◆ TO-DO ITEM ◆
Please print out the entries below unchanged and skip the images.
════
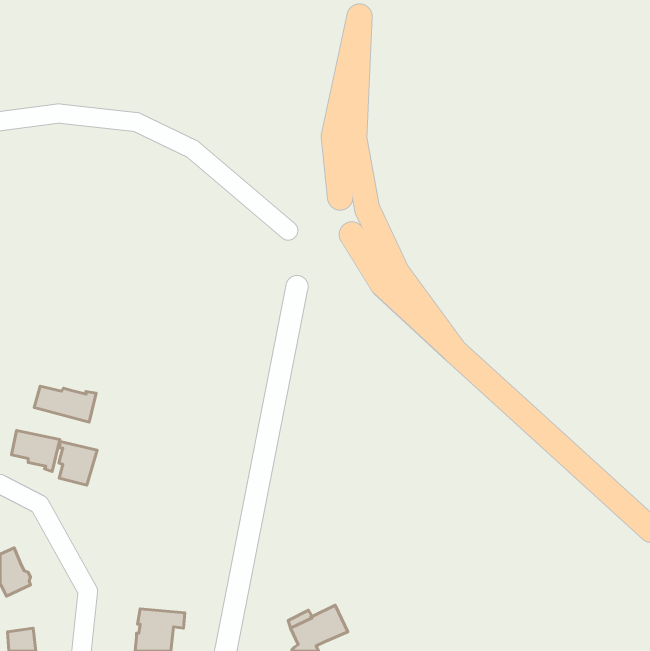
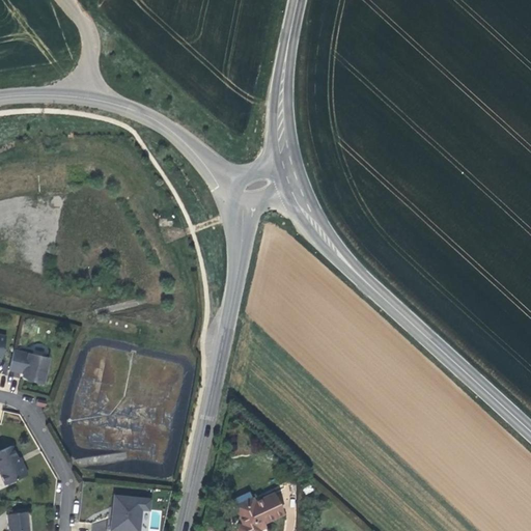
building: [34,386,96,422] -> none
building: [59,441,97,485] -> none

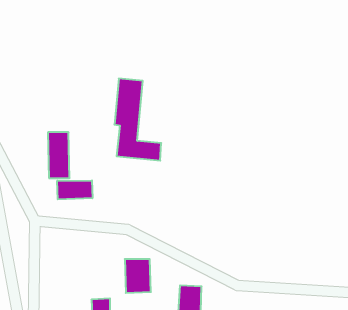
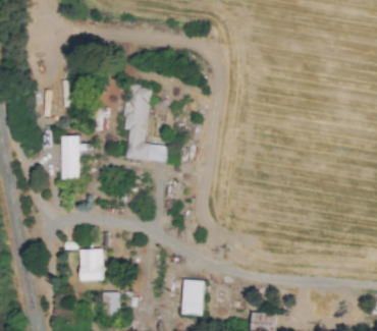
building: [57,180,92,199] -> none
building: [125,259,151,293] -> [79,249,104,280]

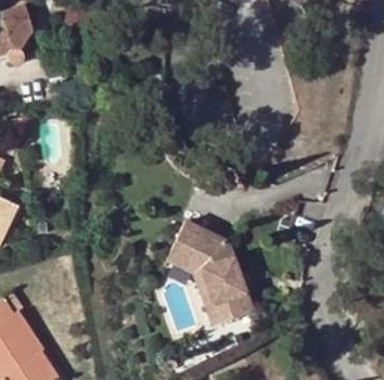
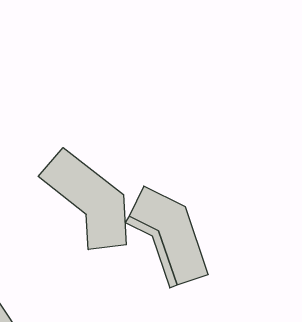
building: none -> [38,148,126,250]

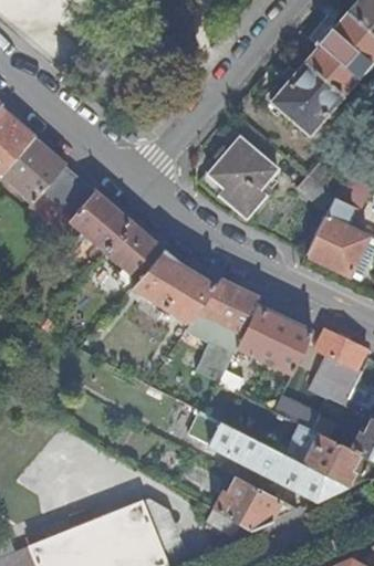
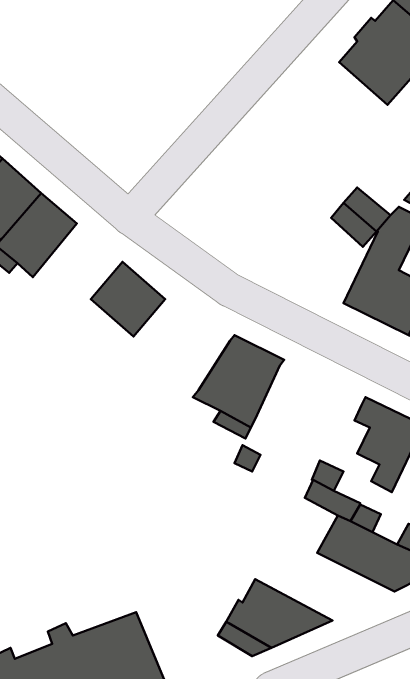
building: [269,61,342,135] -> none
building: [206,136,276,218] -> none
building: [69,190,129,251] -> none
building: [131,251,216,324] -> none
building: [236,304,311,374] -> none
building: [207,421,347,500] -> none

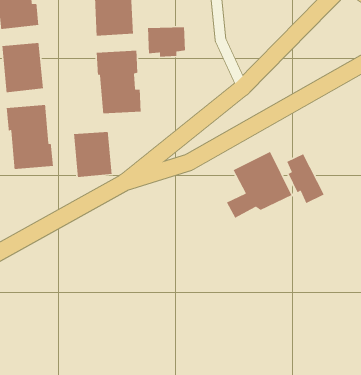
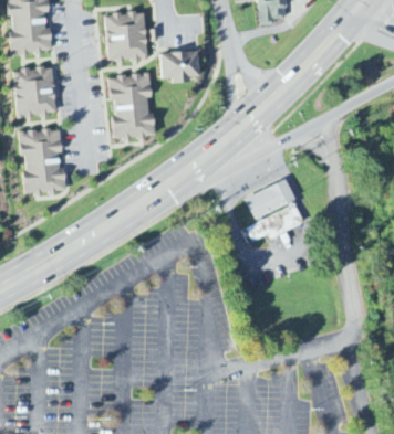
building: [73,131,112,178] -> none
building: [286,153,325,204] -> none

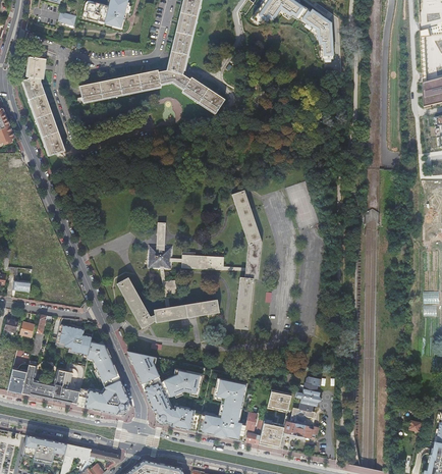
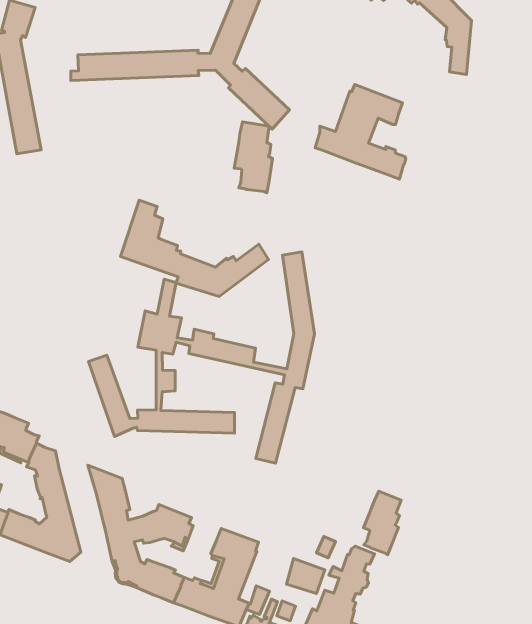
building: none -> [315,85,406,179]
building: none -> [234,122,273,193]
building: none -> [120,200,269,297]
building: none -> [363,491,401,555]

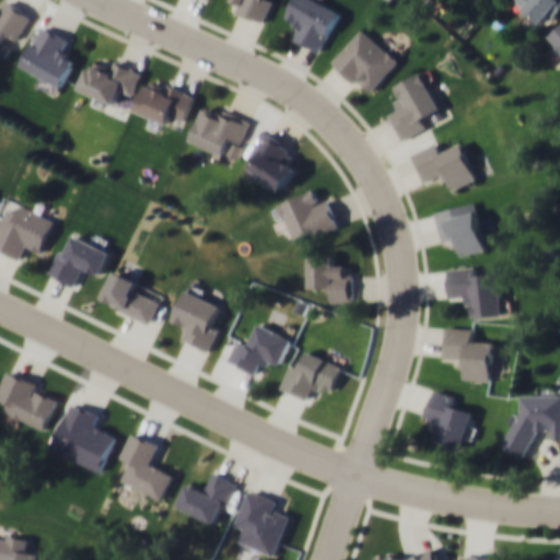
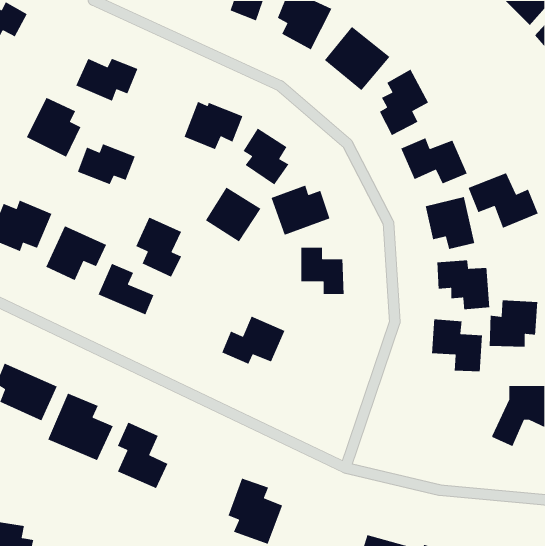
building: [18,26,74,89] -> [26,97,82,158]
building: [133,82,194,125] -> [77,143,136,185]
building: none -> [467,172,539,229]
building: none -> [205,187,261,243]
building: [170,289,218,351] -> [135,217,182,278]
building: none -> [489,299,538,348]
building: [279,352,341,400] -> none
building: [422,389,476,451] -> none
building: [175,471,236,526] -> none

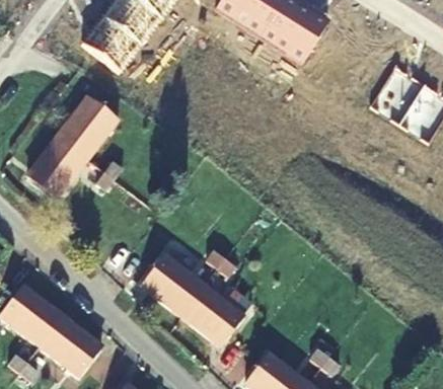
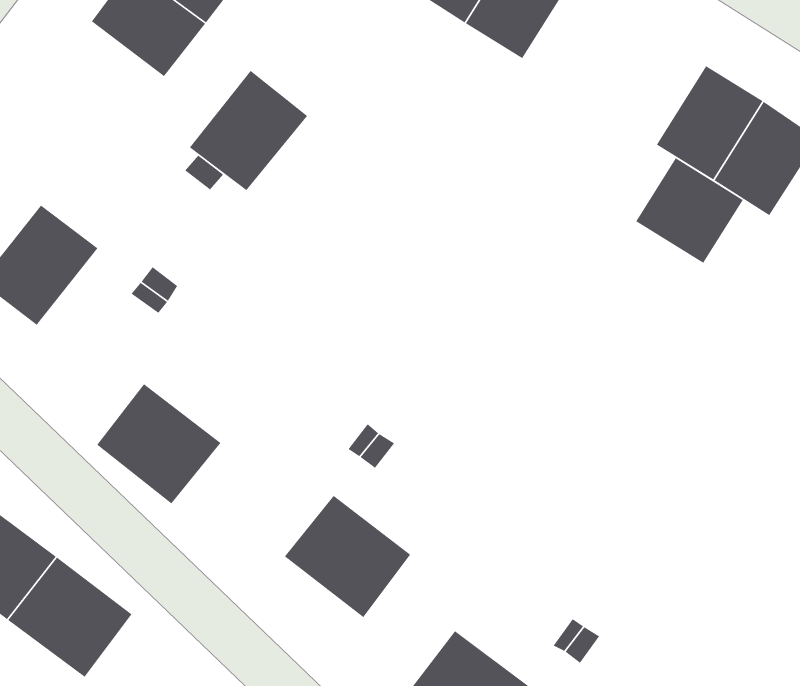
building: [56,96,117,158] -> [189,70,308,191]
building: none -> [635,157,744,264]
building: [141,253,205,315] -> [96,383,221,504]

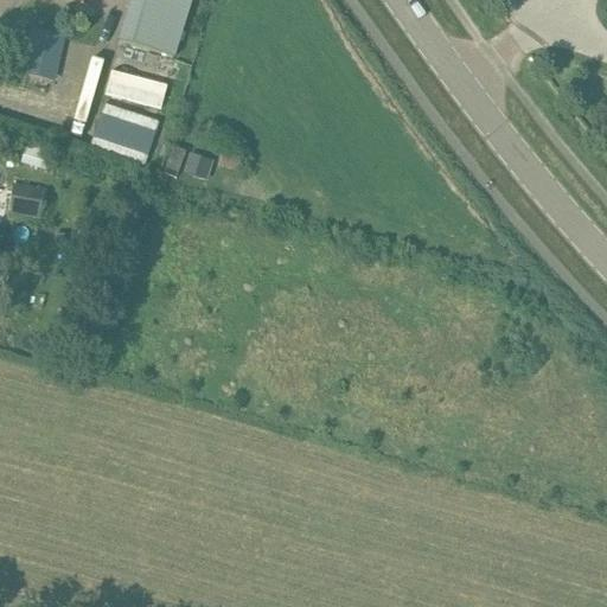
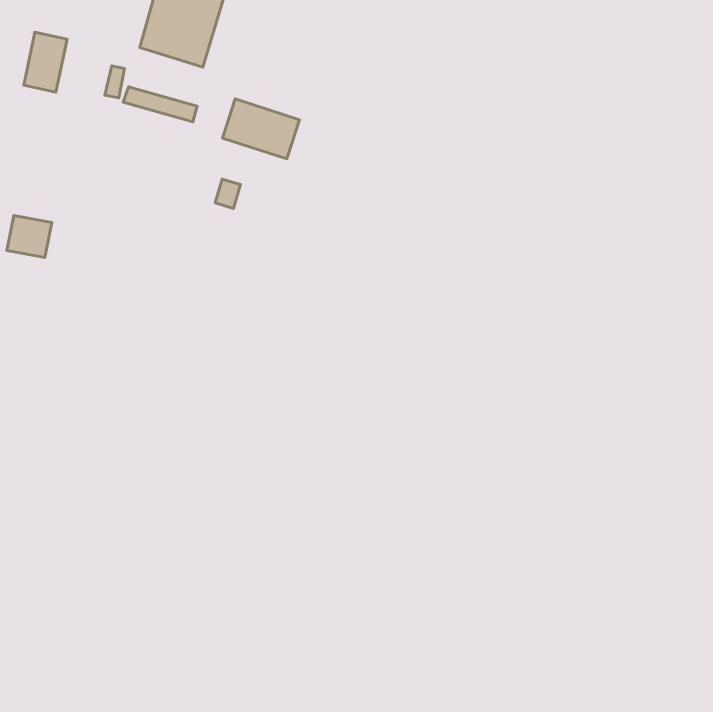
building: [92,101,158,152] -> [223,99,300,159]

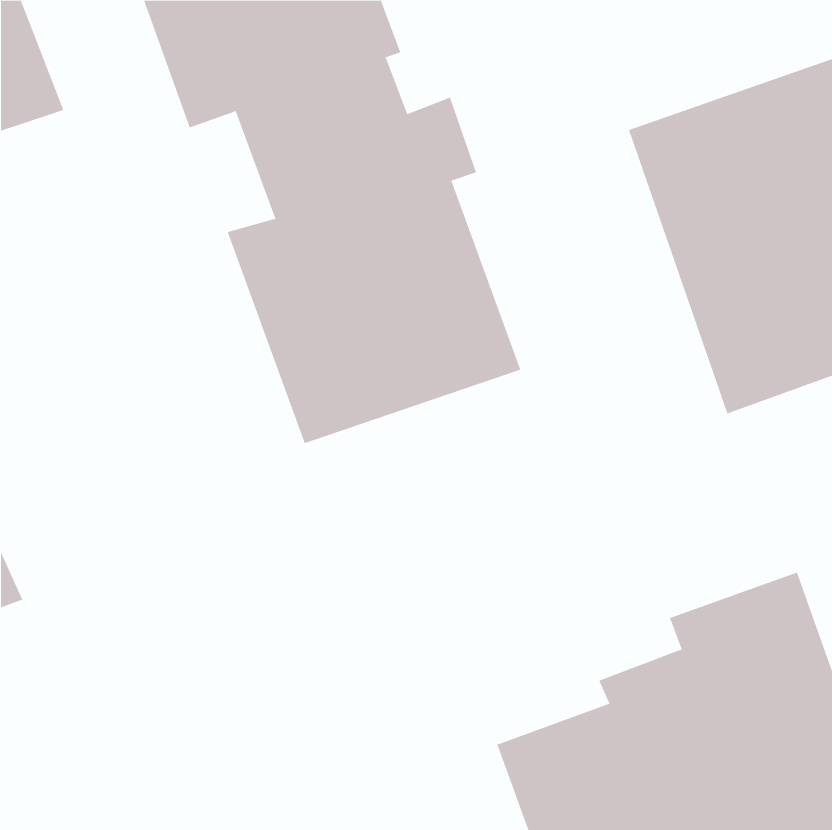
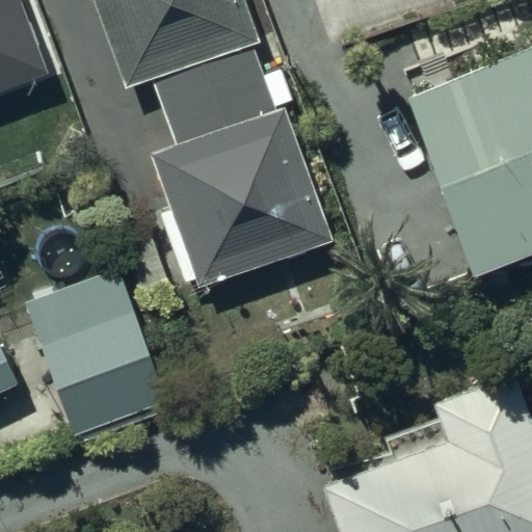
building: none -> [25,270,169,444]

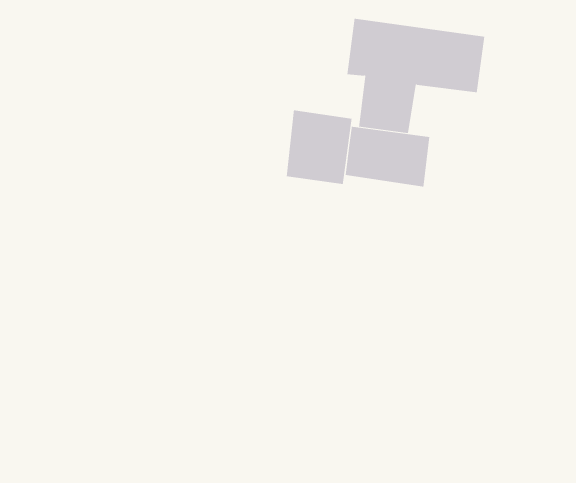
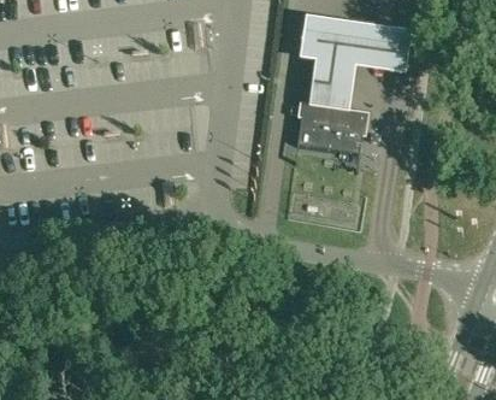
building: [286,110,352,185] -> none

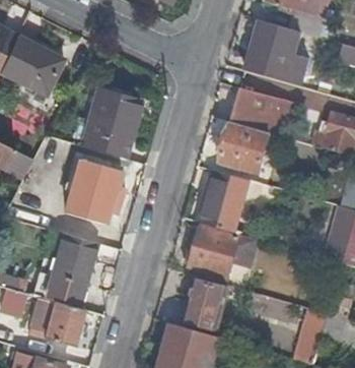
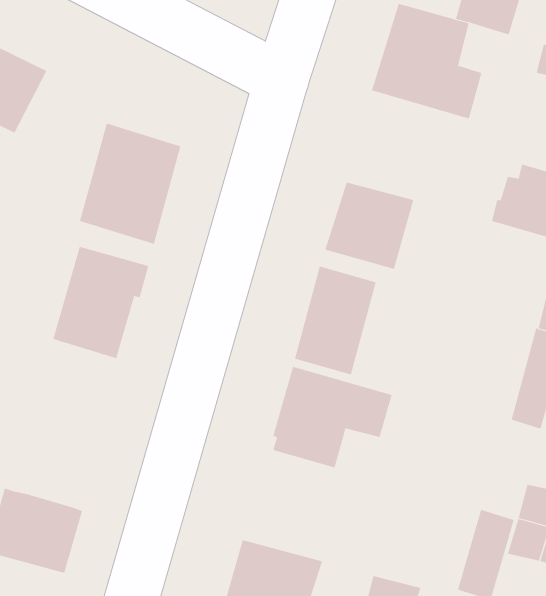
building: [232,88,295,137] -> none
building: [45,233,96,307] -> none
building: [185,280,228,328] -> none

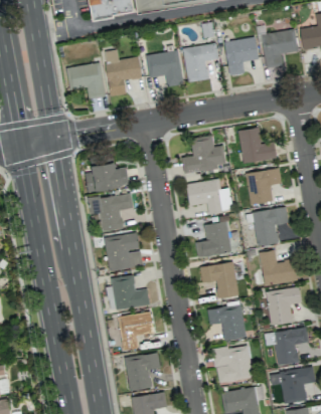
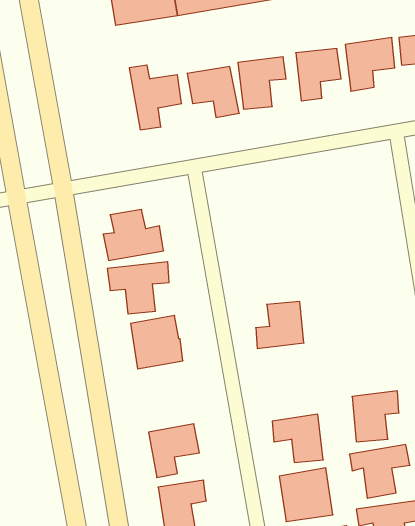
building: [66,62,106,98] -> none
building: [238,127,277,164] -> none
building: [182,135,225,173] -> none
building: [246,168,282,204] -> none
building: [186,179,232,213] -> none
building: [252,206,289,247] -> none
building: [260,250,298,285] -> none
building: [200,261,238,297] -> none
building: [112,275,150,309] -> none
════
◆ RESPONSE ◆
building: [34,386,96,422] -> none
building: [59,441,97,485] -> none

building: [57,180,92,199] -> none
building: [125,259,151,293] -> [79,249,104,280]

building: none -> [38,148,126,250]

building: [269,61,342,135] -> none
building: [206,136,276,218] -> none
building: [69,190,129,251] -> none
building: [131,251,216,324] -> none
building: [236,304,311,374] -> none
building: [207,421,347,500] -> none

building: [73,131,112,178] -> none
building: [286,153,325,204] -> none

building: none -> [315,85,406,179]
building: none -> [234,122,273,193]
building: none -> [120,200,269,297]
building: none -> [363,491,401,555]

building: [18,26,74,89] -> [26,97,82,158]
building: [133,82,194,125] -> [77,143,136,185]
building: none -> [467,172,539,229]
building: none -> [205,187,261,243]
building: [170,289,218,351] -> [135,217,182,278]
building: none -> [489,299,538,348]
building: [279,352,341,400] -> none
building: [422,389,476,451] -> none
building: [175,471,236,526] -> none

building: [56,96,117,158] -> [189,70,308,191]
building: none -> [635,157,744,264]
building: [141,253,205,315] -> [96,383,221,504]

building: [92,101,158,152] -> [223,99,300,159]

building: none -> [25,270,169,444]

building: [286,110,352,185] -> none

building: [232,88,295,137] -> none
building: [45,233,96,307] -> none
building: [185,280,228,328] -> none

building: [66,62,106,98] -> none
building: [238,127,277,164] -> none
building: [182,135,225,173] -> none
building: [246,168,282,204] -> none
building: [186,179,232,213] -> none
building: [252,206,289,247] -> none
building: [260,250,298,285] -> none
building: [200,261,238,297] -> none
building: [112,275,150,309] -> none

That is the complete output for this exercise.